• _DATA RECORDS_:
○ ○ ○ ○
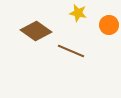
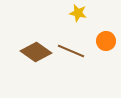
orange circle: moved 3 px left, 16 px down
brown diamond: moved 21 px down
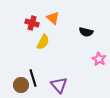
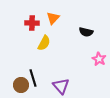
orange triangle: rotated 32 degrees clockwise
red cross: rotated 16 degrees counterclockwise
yellow semicircle: moved 1 px right, 1 px down
purple triangle: moved 2 px right, 1 px down
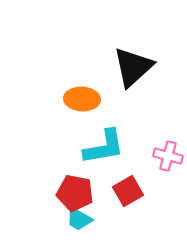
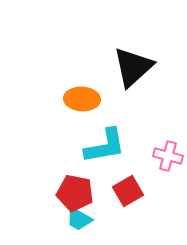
cyan L-shape: moved 1 px right, 1 px up
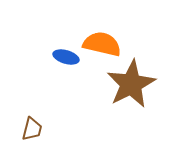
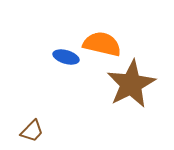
brown trapezoid: moved 2 px down; rotated 30 degrees clockwise
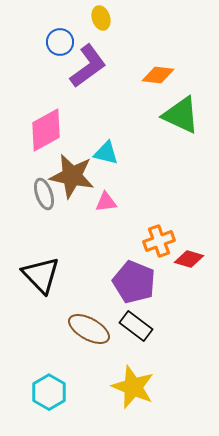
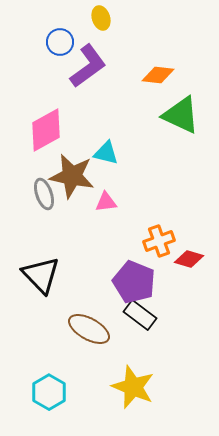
black rectangle: moved 4 px right, 11 px up
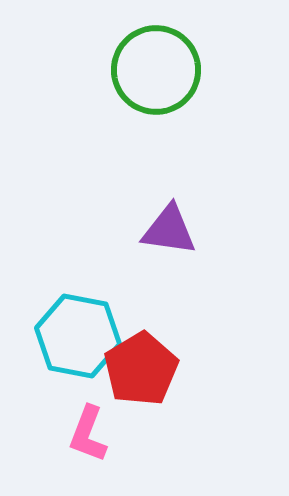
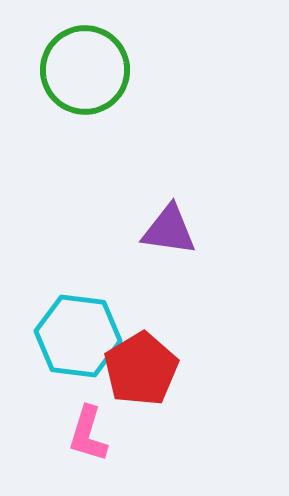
green circle: moved 71 px left
cyan hexagon: rotated 4 degrees counterclockwise
pink L-shape: rotated 4 degrees counterclockwise
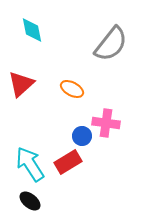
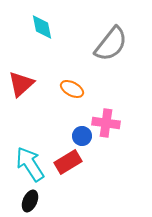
cyan diamond: moved 10 px right, 3 px up
black ellipse: rotated 75 degrees clockwise
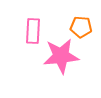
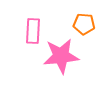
orange pentagon: moved 3 px right, 3 px up
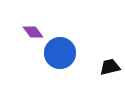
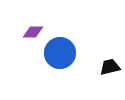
purple diamond: rotated 55 degrees counterclockwise
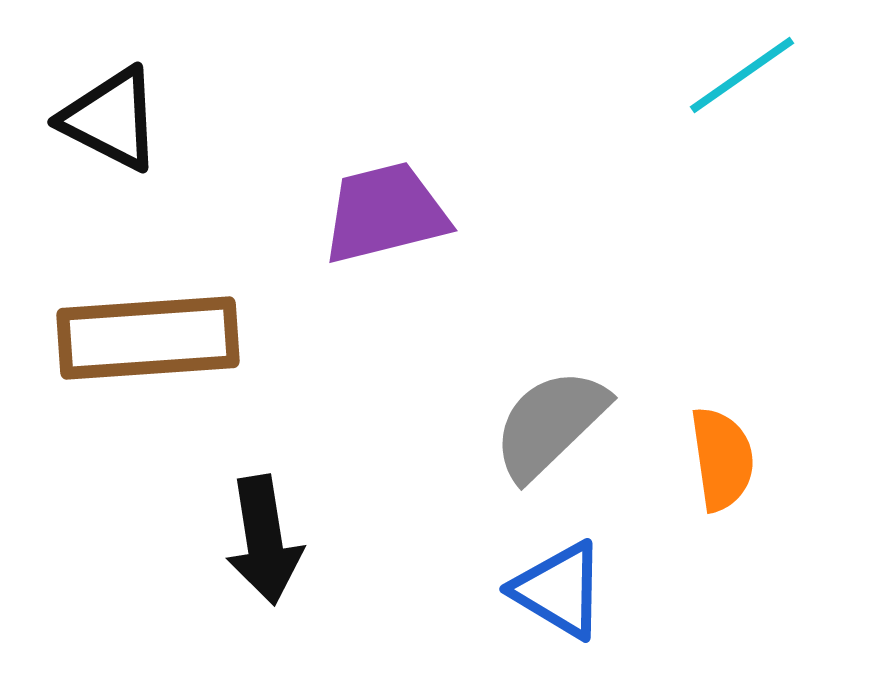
○ ○ ○ ○
• _PROBLEM DESCRIPTION_:
Write out again, word for word, the lines from the one holding "cyan diamond: moved 10 px right, 3 px up" through the final line of the listing, including both ends but no pictures.

• _EXPECTED OUTPUT_:
cyan diamond: moved 10 px right, 3 px up
black ellipse: rotated 75 degrees clockwise
orange pentagon: moved 3 px right, 3 px up
purple diamond: rotated 55 degrees counterclockwise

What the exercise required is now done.